What to do - Recast every line of the items below as a numbered list, dropping all blank lines.
# start of Extracted entries
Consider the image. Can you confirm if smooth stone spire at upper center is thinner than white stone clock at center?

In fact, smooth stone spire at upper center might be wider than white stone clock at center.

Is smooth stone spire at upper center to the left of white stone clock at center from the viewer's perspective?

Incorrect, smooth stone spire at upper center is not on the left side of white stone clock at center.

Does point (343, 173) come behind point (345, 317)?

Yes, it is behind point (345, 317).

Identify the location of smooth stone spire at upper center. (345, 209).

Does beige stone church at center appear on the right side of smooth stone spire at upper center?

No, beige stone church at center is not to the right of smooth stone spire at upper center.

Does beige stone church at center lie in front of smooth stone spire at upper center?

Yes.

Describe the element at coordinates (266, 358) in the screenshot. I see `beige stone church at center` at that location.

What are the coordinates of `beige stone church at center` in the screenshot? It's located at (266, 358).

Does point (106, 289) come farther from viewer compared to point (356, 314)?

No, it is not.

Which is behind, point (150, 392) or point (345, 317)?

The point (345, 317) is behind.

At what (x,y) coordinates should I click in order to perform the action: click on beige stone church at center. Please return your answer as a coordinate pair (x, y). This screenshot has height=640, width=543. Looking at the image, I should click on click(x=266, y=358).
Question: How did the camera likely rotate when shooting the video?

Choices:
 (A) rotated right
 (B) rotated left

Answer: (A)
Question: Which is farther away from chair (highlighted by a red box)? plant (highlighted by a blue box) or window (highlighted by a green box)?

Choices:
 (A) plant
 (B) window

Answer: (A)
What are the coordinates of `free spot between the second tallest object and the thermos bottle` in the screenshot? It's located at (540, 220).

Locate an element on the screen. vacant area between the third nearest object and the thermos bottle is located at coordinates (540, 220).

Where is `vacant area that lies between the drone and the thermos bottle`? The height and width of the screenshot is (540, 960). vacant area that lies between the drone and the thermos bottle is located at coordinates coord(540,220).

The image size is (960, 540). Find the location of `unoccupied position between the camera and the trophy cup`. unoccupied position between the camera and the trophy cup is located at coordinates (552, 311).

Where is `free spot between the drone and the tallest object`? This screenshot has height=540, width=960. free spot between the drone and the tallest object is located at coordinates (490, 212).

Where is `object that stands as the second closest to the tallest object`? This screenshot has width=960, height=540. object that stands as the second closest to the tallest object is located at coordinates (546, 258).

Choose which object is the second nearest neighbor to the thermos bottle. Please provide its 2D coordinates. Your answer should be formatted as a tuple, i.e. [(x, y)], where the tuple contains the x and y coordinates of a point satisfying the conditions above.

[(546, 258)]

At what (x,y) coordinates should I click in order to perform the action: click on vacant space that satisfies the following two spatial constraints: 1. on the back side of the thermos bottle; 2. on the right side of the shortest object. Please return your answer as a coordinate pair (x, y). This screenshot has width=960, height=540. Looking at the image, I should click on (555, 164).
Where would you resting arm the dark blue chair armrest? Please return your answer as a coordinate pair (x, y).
# end of Extracted entries
Complete answer -
1. Consider the image. Can you confirm if smooth stone spire at upper center is thinner than white stone clock at center?
2. In fact, smooth stone spire at upper center might be wider than white stone clock at center.
3. Is smooth stone spire at upper center to the left of white stone clock at center from the viewer's perspective?
4. Incorrect, smooth stone spire at upper center is not on the left side of white stone clock at center.
5. Does point (343, 173) come behind point (345, 317)?
6. Yes, it is behind point (345, 317).
7. Identify the location of smooth stone spire at upper center. (345, 209).
8. Does beige stone church at center appear on the right side of smooth stone spire at upper center?
9. No, beige stone church at center is not to the right of smooth stone spire at upper center.
10. Does beige stone church at center lie in front of smooth stone spire at upper center?
11. Yes.
12. Describe the element at coordinates (266, 358) in the screenshot. I see `beige stone church at center` at that location.
13. What are the coordinates of `beige stone church at center` in the screenshot? It's located at (266, 358).
14. Does point (106, 289) come farther from viewer compared to point (356, 314)?
15. No, it is not.
16. Which is behind, point (150, 392) or point (345, 317)?
17. The point (345, 317) is behind.
18. At what (x,y) coordinates should I click in order to perform the action: click on beige stone church at center. Please return your answer as a coordinate pair (x, y). This screenshot has height=640, width=543. Looking at the image, I should click on click(x=266, y=358).
19. Question: How did the camera likely rotate when shooting the video?
20. Choices:
21.  (A) rotated right
22.  (B) rotated left
23. Answer: (A)
24. Question: Which is farther away from chair (highlighted by a red box)? plant (highlighted by a blue box) or window (highlighted by a green box)?
25. Choices:
26.  (A) plant
27.  (B) window
28. Answer: (A)
29. What are the coordinates of `free spot between the second tallest object and the thermos bottle` in the screenshot? It's located at (540, 220).
30. Locate an element on the screen. vacant area between the third nearest object and the thermos bottle is located at coordinates (540, 220).
31. Where is `vacant area that lies between the drone and the thermos bottle`? The height and width of the screenshot is (540, 960). vacant area that lies between the drone and the thermos bottle is located at coordinates coord(540,220).
32. The image size is (960, 540). Find the location of `unoccupied position between the camera and the trophy cup`. unoccupied position between the camera and the trophy cup is located at coordinates (552, 311).
33. Where is `free spot between the drone and the tallest object`? This screenshot has height=540, width=960. free spot between the drone and the tallest object is located at coordinates (490, 212).
34. Where is `object that stands as the second closest to the tallest object`? This screenshot has width=960, height=540. object that stands as the second closest to the tallest object is located at coordinates (546, 258).
35. Choose which object is the second nearest neighbor to the thermos bottle. Please provide its 2D coordinates. Your answer should be formatted as a tuple, i.e. [(x, y)], where the tuple contains the x and y coordinates of a point satisfying the conditions above.
36. [(546, 258)]
37. At what (x,y) coordinates should I click in order to perform the action: click on vacant space that satisfies the following two spatial constraints: 1. on the back side of the thermos bottle; 2. on the right side of the shortest object. Please return your answer as a coordinate pair (x, y). This screenshot has width=960, height=540. Looking at the image, I should click on (555, 164).
38. Where would you resting arm the dark blue chair armrest? Please return your answer as a coordinate pair (x, y).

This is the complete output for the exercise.